— RECORDS PROVIDED —
──────────

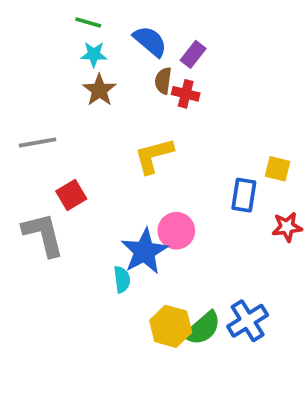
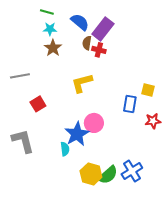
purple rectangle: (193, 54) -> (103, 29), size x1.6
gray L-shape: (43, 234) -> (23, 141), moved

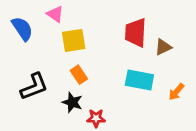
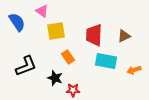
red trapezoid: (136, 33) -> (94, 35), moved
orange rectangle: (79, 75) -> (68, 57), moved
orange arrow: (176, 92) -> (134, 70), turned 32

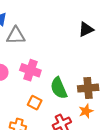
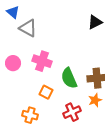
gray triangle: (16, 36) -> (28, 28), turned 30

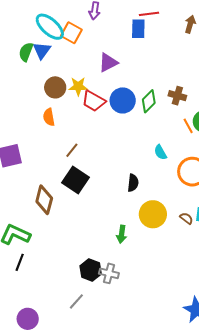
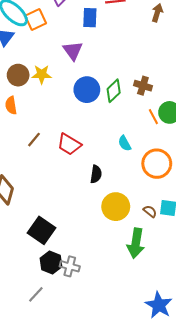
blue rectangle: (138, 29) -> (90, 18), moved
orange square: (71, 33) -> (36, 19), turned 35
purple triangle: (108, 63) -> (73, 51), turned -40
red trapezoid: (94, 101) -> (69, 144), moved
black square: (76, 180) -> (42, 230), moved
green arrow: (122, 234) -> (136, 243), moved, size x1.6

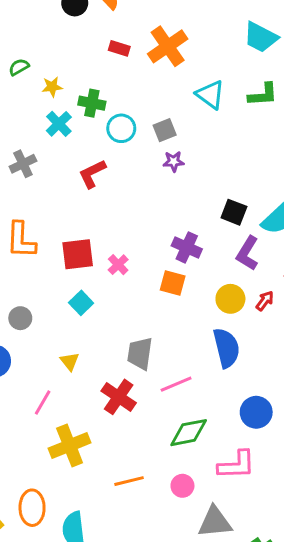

──────────

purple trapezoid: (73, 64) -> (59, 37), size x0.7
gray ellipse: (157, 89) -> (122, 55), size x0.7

──────────

— WHAT THE EXERCISE ASKS —
Where the line holding "orange square: (71, 33)" appears in the listing above, start reproducing exactly, and end with the line holding "green arrow: (122, 234)".

— EXERCISE RESPONSE —
orange square: (71, 33) -> (36, 19), turned 35
purple triangle: (108, 63) -> (73, 51), turned -40
red trapezoid: (94, 101) -> (69, 144), moved
black square: (76, 180) -> (42, 230), moved
green arrow: (122, 234) -> (136, 243), moved, size x1.6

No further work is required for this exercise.